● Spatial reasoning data
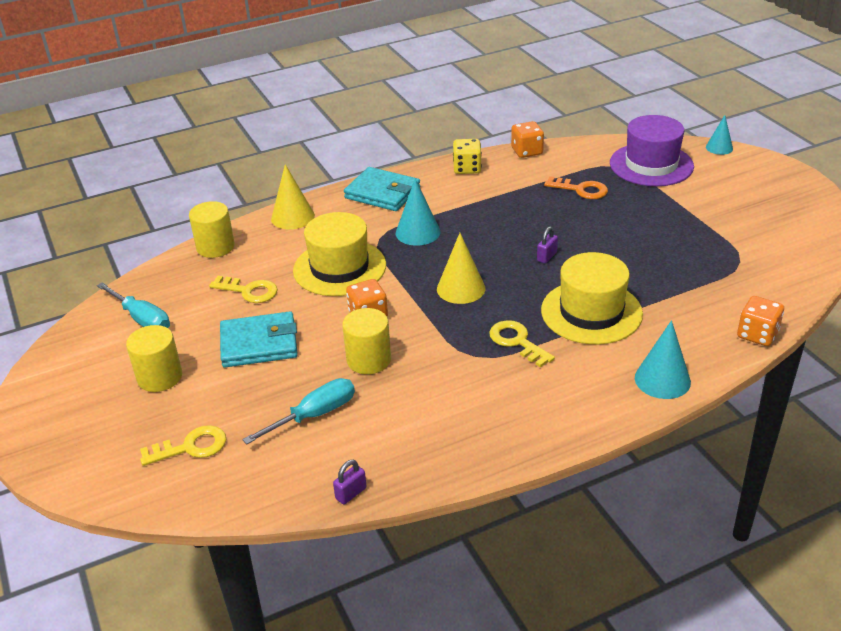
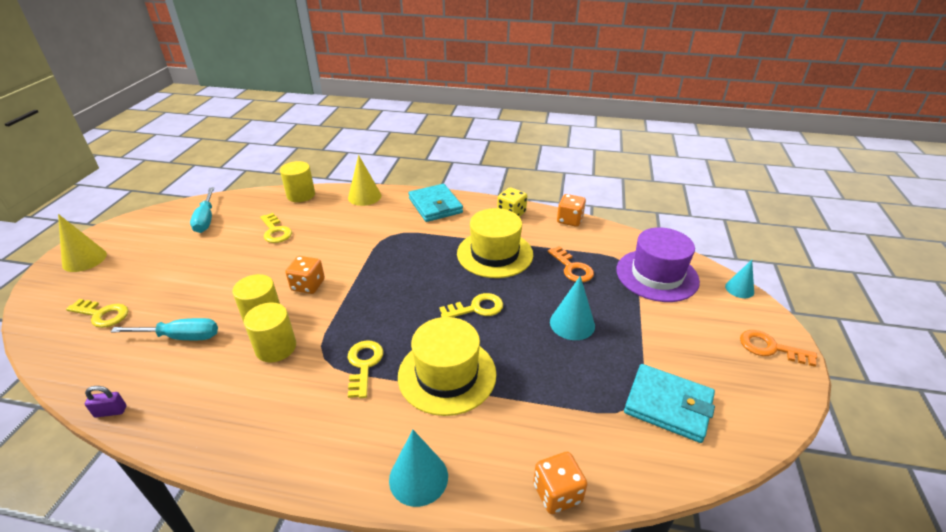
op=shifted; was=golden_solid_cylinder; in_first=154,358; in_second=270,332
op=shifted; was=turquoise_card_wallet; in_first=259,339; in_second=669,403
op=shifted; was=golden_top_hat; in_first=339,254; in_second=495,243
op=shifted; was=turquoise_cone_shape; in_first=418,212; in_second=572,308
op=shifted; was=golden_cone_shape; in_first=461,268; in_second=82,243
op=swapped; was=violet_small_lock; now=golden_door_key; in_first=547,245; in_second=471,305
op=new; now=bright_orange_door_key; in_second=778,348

● Problem
Your output should be an exact copy of every line from the one containing "op=shifted; was=turquoise_cone_shape; in_first=418,212;" through the end of the records.

● Your response
op=shifted; was=turquoise_cone_shape; in_first=418,212; in_second=572,308
op=shifted; was=golden_cone_shape; in_first=461,268; in_second=82,243
op=swapped; was=violet_small_lock; now=golden_door_key; in_first=547,245; in_second=471,305
op=new; now=bright_orange_door_key; in_second=778,348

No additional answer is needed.